RECORDS SUPPLIED ->
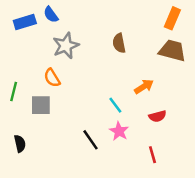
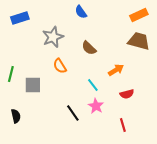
blue semicircle: (51, 15) -> (81, 12), moved
orange rectangle: (172, 18) -> (139, 15), turned 42
brown semicircle: (119, 43) -> (89, 48), moved, turned -35
orange semicircle: (52, 78) -> (60, 66), moved

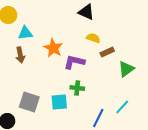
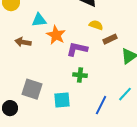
cyan triangle: (25, 33) -> (39, 20), moved
brown arrow: (20, 55) -> (23, 42), turned 112
cyan square: (59, 102) -> (62, 100), moved

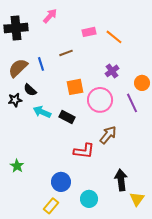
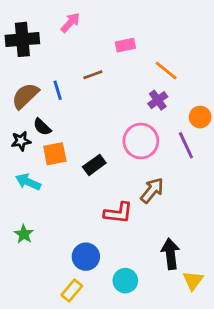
orange line: (114, 37) -> (166, 71), moved
orange square: (75, 87) -> (55, 154), moved
cyan arrow: (42, 112) -> (28, 182), moved
black rectangle: (67, 117) -> (94, 165), turned -63

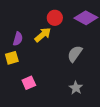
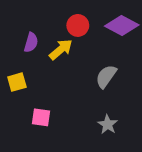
purple semicircle: (18, 39) -> (31, 42), moved
pink square: (29, 83) -> (41, 117), turned 32

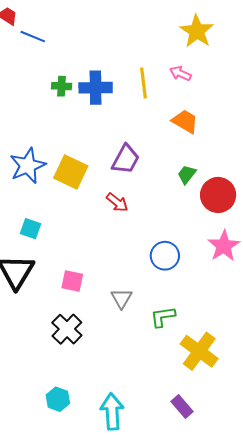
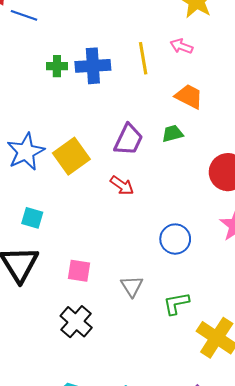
yellow square: (71, 172) -> (71, 156), turned 32
green trapezoid: (187, 174) -> (172, 134), moved, turned 40

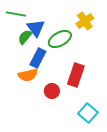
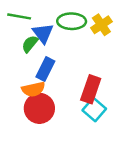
green ellipse: (60, 39) -> (72, 21), moved, turned 30
red circle: (52, 91) -> (39, 108), moved, size x1.6
cyan square: (88, 113) -> (94, 110), moved

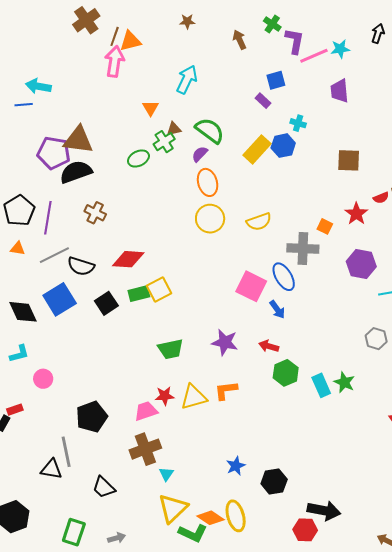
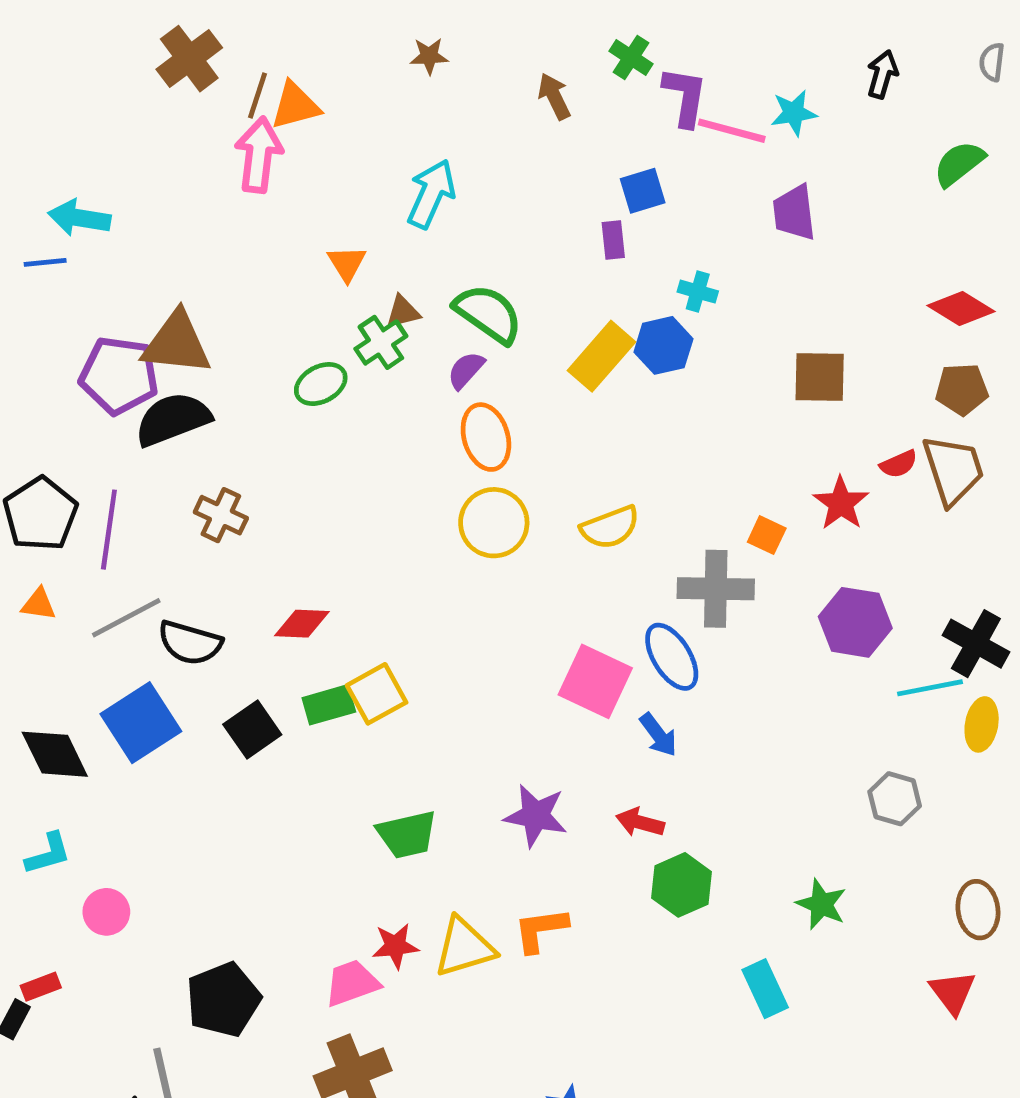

WHAT IS BEING ASKED ->
Beginning at the line that contains "orange semicircle: (52, 78)", transcribe it and every later line through the last line of the data above, exactly, and drop the pictures.

RESPONSE TO THE EXERCISE ->
orange semicircle: (52, 78) -> (60, 66), moved

cyan triangle: (25, 33) -> (39, 20), moved
brown arrow: (20, 55) -> (23, 42), turned 112
cyan square: (59, 102) -> (62, 100), moved

orange line: (114, 37) -> (166, 71), moved
orange square: (75, 87) -> (55, 154), moved
cyan arrow: (42, 112) -> (28, 182), moved
black rectangle: (67, 117) -> (94, 165), turned -63

purple semicircle: (18, 39) -> (31, 42), moved
pink square: (29, 83) -> (41, 117), turned 32

yellow square: (71, 172) -> (71, 156), turned 32
green trapezoid: (187, 174) -> (172, 134), moved, turned 40

green ellipse: (60, 39) -> (72, 21), moved, turned 30
red circle: (52, 91) -> (39, 108), moved, size x1.6
cyan square: (88, 113) -> (94, 110), moved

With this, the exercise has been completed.